Records provided:

^^^^^^^^

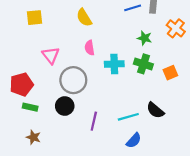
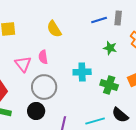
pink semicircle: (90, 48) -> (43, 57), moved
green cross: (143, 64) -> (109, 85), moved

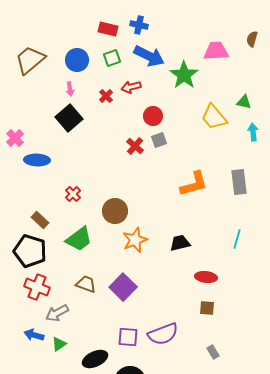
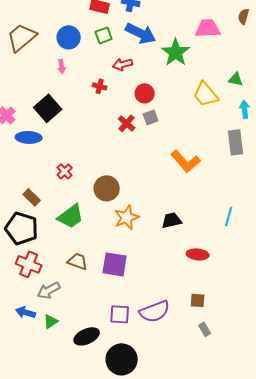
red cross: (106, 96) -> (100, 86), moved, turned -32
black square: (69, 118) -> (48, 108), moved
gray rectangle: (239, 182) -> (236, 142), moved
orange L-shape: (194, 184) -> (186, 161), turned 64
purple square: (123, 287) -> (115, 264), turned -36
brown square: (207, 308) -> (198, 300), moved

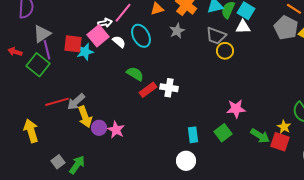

^^^^^^^^

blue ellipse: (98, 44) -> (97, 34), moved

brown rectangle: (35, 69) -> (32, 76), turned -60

^^^^^^^^

Considering only the material above, set down every line from the one with "purple square: (123, 287)" to the one with "brown square: (207, 308) -> (198, 300), moved", inclusive, exactly as written.

Reply to the exercise:
purple square: (123, 287) -> (115, 264), turned -36
brown square: (207, 308) -> (198, 300), moved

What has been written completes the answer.